• **PROBLEM DETAILS**: Copy the listing below word for word, from the line with "Considering their sizes, matte" up to and including the line with "perspective) is located at coordinates (205, 201).".

• **LISTED ENTRIES**:
++++++++++

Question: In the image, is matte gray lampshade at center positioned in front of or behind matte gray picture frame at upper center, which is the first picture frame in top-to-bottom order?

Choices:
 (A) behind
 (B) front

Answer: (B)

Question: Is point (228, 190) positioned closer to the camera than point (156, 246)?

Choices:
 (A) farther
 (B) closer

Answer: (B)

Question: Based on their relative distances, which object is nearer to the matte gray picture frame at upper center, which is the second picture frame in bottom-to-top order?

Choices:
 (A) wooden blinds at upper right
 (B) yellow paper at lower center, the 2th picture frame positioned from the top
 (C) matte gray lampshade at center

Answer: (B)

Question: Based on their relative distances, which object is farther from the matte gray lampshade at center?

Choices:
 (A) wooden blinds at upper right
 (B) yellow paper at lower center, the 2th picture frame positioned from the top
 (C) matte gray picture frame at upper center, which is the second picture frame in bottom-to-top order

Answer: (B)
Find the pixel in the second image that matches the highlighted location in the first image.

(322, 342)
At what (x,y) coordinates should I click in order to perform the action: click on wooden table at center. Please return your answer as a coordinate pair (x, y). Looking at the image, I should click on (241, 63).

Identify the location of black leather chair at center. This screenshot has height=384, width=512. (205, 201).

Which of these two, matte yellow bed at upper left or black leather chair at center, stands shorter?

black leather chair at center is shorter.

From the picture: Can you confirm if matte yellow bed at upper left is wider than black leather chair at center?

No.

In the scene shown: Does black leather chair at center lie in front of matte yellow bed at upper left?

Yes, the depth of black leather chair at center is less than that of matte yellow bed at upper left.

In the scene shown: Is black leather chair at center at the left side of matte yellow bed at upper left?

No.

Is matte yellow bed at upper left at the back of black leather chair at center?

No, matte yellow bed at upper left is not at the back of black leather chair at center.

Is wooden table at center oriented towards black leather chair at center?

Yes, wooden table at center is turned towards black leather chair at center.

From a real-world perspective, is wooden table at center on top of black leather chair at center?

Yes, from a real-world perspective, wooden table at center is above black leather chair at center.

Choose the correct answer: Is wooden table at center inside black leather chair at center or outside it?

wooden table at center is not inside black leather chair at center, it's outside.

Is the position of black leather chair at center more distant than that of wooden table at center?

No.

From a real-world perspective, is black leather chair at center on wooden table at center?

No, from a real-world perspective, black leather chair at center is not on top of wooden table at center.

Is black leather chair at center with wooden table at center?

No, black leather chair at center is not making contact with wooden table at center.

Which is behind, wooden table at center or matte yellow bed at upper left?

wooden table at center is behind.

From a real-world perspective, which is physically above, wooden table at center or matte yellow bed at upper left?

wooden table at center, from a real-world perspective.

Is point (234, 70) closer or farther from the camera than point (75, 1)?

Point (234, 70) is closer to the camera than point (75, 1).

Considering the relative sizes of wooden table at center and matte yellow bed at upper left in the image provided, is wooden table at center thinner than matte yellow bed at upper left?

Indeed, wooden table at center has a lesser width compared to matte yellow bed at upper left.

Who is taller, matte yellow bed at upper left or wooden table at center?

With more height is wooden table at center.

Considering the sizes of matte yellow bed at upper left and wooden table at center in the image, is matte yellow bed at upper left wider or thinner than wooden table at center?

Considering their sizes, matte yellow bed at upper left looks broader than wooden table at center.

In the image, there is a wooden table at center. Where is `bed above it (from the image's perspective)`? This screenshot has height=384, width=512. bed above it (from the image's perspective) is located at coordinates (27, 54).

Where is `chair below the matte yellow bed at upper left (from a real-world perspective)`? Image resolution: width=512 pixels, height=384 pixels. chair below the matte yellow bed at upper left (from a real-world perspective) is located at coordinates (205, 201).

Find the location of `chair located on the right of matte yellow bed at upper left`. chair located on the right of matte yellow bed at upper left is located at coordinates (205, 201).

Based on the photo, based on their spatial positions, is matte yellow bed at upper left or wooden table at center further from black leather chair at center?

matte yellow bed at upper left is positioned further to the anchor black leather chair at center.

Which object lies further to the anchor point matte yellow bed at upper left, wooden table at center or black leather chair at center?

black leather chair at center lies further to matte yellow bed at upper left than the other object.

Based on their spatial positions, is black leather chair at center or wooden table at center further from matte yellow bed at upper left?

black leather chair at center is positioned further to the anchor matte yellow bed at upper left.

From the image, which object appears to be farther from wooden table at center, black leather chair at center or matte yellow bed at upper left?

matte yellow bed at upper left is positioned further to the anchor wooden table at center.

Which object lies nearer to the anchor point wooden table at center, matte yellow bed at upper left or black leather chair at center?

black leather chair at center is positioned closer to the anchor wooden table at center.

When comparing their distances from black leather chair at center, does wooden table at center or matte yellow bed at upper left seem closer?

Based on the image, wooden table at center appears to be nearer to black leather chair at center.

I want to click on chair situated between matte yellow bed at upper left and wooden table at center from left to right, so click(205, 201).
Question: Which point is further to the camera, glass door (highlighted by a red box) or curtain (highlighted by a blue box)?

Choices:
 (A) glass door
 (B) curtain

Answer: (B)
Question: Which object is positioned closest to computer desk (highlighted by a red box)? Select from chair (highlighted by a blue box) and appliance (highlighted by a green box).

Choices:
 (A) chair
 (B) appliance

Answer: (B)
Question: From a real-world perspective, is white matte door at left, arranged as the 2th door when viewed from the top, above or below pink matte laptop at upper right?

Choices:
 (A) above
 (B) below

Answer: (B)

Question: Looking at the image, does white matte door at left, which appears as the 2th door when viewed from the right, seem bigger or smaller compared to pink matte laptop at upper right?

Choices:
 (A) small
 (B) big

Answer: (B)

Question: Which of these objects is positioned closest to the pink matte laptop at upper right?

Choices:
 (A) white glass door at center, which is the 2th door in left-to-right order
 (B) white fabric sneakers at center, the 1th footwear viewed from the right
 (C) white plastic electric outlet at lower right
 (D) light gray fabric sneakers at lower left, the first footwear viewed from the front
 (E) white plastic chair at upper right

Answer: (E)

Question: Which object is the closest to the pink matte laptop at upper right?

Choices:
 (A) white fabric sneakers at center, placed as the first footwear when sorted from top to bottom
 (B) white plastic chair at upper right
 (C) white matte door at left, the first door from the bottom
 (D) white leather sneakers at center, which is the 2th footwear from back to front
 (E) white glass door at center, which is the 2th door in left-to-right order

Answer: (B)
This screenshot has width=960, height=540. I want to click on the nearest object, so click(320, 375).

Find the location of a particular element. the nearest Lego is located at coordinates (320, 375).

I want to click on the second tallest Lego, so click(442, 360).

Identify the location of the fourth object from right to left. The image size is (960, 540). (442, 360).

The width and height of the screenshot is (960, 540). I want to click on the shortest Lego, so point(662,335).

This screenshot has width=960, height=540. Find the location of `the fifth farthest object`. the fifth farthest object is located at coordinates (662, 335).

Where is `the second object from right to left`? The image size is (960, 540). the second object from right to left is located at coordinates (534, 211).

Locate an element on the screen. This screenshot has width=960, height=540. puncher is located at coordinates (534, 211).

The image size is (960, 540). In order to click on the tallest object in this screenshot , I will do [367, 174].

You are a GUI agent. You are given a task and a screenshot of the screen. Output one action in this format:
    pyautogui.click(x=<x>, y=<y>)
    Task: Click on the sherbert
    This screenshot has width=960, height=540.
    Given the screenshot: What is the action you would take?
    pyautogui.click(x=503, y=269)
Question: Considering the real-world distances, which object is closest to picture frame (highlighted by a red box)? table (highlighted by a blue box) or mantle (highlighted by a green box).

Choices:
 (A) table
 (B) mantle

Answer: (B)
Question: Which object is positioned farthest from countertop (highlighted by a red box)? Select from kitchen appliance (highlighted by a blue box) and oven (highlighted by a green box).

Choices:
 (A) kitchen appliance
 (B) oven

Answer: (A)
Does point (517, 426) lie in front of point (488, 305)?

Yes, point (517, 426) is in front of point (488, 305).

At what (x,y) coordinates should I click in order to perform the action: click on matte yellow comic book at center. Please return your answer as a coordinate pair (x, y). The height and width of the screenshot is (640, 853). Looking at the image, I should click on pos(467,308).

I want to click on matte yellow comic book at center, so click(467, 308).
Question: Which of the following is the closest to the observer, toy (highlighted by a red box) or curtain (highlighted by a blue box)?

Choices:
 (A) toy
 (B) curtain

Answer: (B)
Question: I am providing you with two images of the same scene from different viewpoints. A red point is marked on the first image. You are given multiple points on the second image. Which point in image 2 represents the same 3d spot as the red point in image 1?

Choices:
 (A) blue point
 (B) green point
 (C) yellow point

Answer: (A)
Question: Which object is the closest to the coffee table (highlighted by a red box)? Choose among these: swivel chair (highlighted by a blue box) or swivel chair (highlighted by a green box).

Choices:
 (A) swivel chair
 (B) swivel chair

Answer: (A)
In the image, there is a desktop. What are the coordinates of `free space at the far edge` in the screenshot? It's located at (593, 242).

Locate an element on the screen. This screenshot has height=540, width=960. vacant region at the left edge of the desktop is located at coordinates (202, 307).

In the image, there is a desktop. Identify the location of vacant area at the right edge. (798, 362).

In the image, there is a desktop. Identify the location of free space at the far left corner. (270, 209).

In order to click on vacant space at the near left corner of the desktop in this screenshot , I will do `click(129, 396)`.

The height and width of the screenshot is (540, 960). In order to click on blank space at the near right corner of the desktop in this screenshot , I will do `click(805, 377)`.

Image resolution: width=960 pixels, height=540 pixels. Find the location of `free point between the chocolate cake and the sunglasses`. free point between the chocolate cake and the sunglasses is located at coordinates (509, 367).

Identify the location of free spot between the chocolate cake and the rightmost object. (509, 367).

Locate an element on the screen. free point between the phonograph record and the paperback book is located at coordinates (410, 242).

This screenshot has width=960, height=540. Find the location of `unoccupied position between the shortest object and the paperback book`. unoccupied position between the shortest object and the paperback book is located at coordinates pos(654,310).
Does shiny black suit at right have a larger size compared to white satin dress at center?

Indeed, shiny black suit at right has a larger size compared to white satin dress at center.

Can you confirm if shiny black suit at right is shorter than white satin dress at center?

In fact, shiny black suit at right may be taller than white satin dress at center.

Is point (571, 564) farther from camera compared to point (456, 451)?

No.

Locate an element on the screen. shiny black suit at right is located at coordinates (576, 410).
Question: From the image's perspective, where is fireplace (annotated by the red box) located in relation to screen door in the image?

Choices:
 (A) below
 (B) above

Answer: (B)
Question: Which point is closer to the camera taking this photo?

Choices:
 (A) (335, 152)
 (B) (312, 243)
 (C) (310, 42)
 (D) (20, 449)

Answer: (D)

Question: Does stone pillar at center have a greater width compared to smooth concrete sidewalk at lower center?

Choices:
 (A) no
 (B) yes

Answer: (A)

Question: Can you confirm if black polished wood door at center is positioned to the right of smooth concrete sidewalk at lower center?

++++++++++

• **SOLUTION TO THIS EXERCISE**:
Considering their sizes, matte yellow bed at upper left looks broader than wooden table at center.

In the image, there is a wooden table at center. Where is `bed above it (from the image's perspective)`? This screenshot has height=384, width=512. bed above it (from the image's perspective) is located at coordinates (27, 54).

Where is `chair below the matte yellow bed at upper left (from a real-world perspective)`? Image resolution: width=512 pixels, height=384 pixels. chair below the matte yellow bed at upper left (from a real-world perspective) is located at coordinates (205, 201).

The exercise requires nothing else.